━━━━━ Listed records
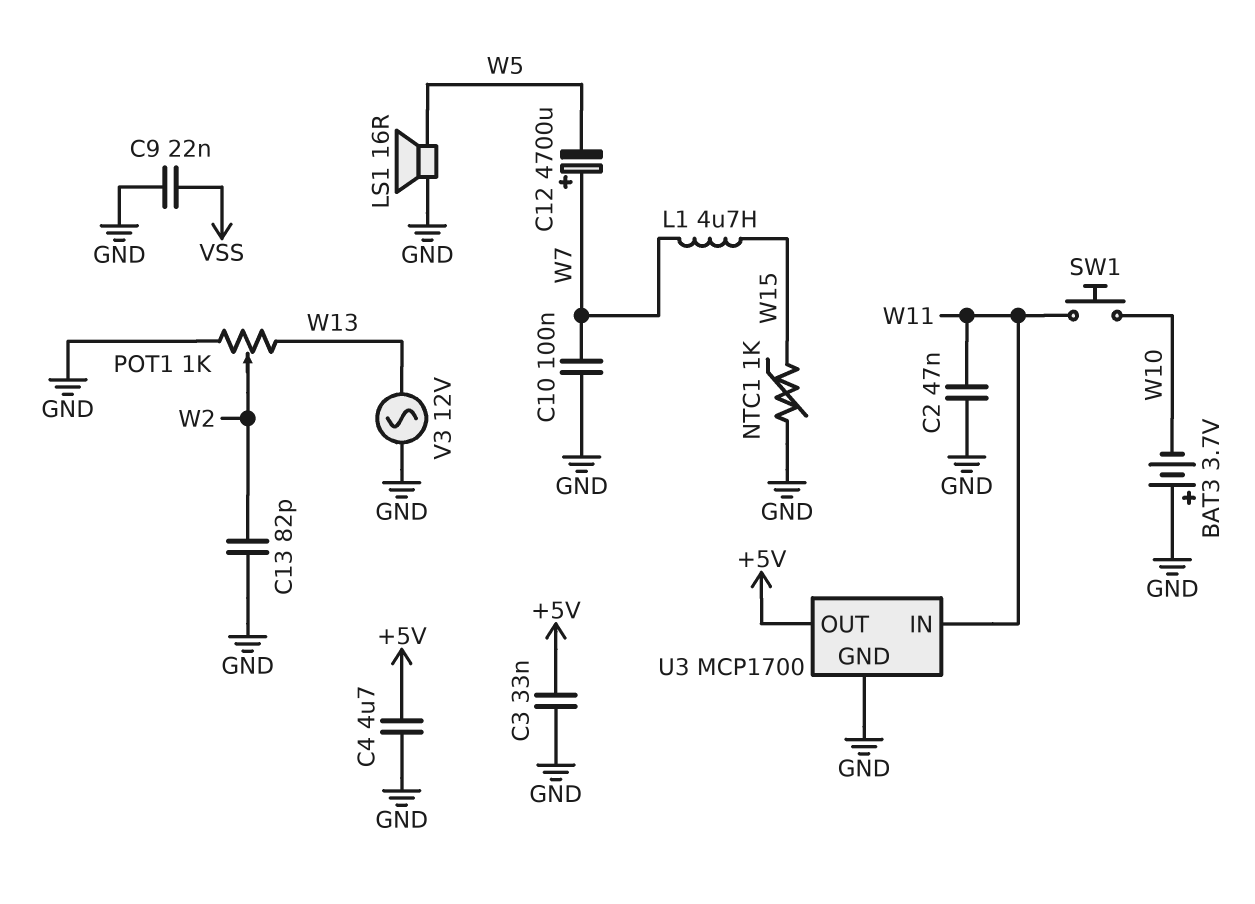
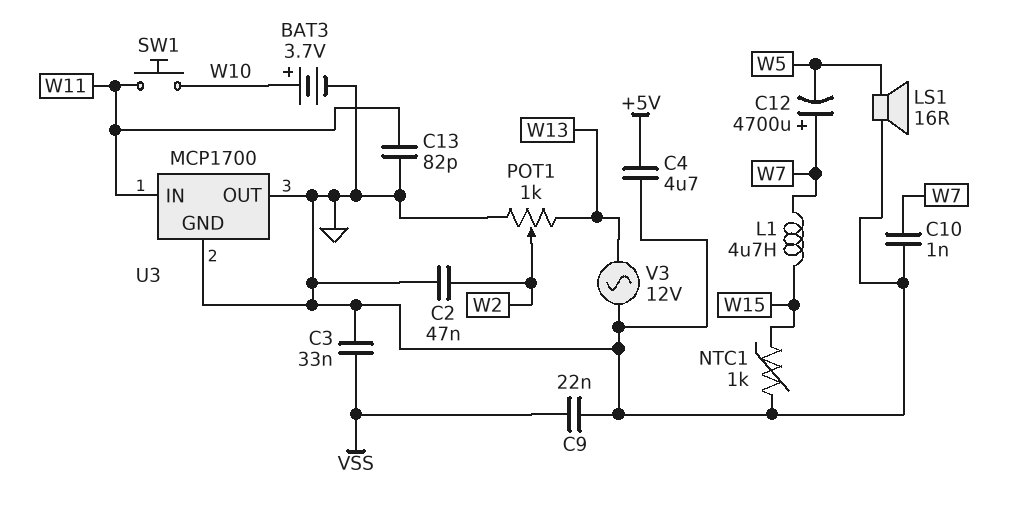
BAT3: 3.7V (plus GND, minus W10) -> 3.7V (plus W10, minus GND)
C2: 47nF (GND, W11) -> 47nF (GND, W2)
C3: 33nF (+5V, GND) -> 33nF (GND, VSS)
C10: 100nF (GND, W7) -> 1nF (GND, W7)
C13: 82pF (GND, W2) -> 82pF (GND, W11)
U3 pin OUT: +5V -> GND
━━━━━━━━━━
━━━━━ Listed records
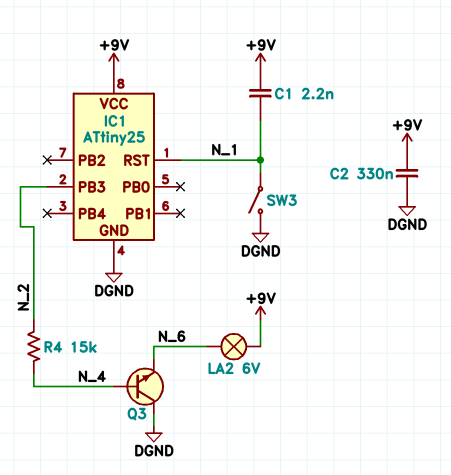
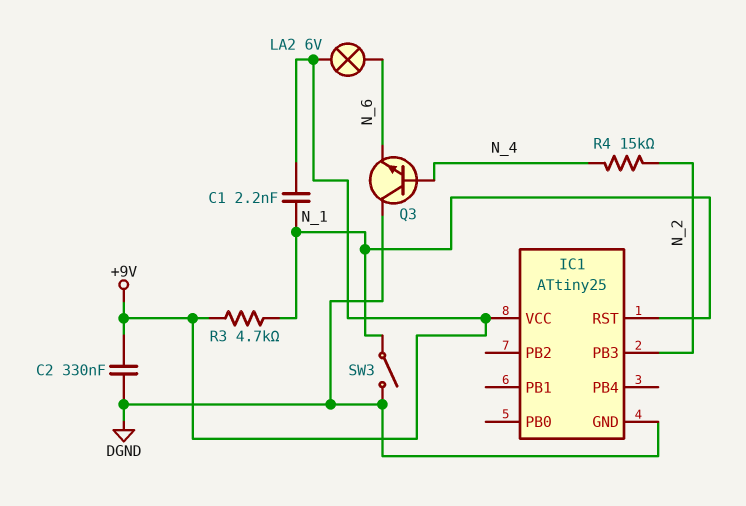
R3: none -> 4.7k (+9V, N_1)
━━━━━━━━━━
**Exercise objective**
Of the entries listed above, reproduce only the lines starting at the line containing "C10: 100nF (GND, W7) -> 1nF (GND, W7)" and ending at the line containing "U3 pin OUT: +5V -> GND". Include both, exactly as they stand.

**Reply**
C10: 100nF (GND, W7) -> 1nF (GND, W7)
C13: 82pF (GND, W2) -> 82pF (GND, W11)
U3 pin OUT: +5V -> GND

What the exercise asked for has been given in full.